Spatial reasoning data:
Content starts

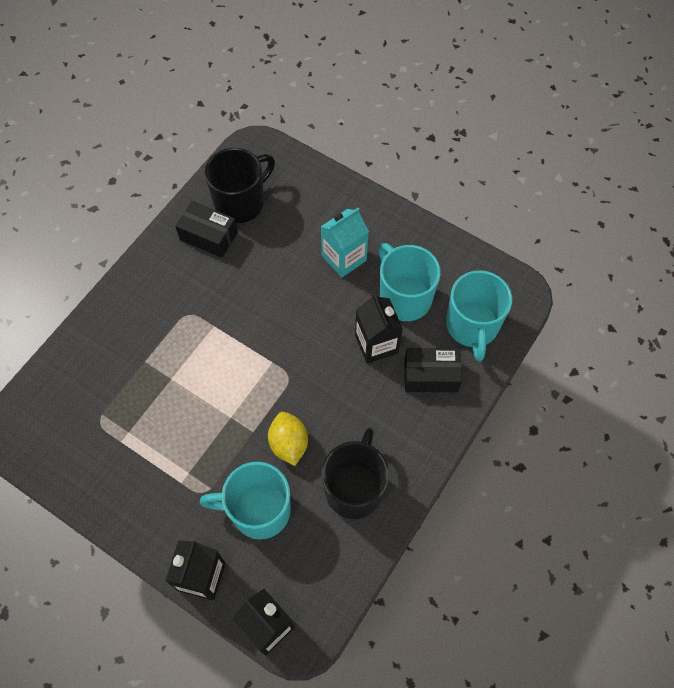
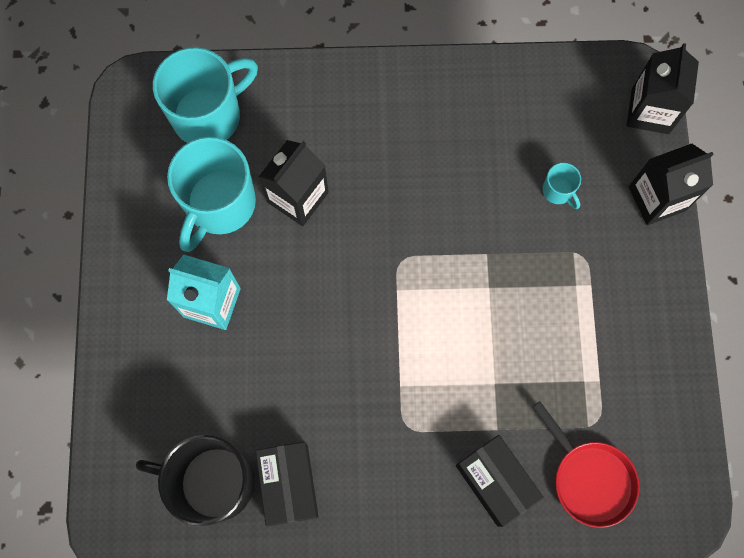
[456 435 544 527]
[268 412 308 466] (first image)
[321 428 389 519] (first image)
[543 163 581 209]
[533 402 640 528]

Content ends

# Exercise objective:
With the pictures stripped out, return each record word for word.

# Task output:
[456 435 544 527]
[268 412 308 466] (first image)
[321 428 389 519] (first image)
[543 163 581 209]
[533 402 640 528]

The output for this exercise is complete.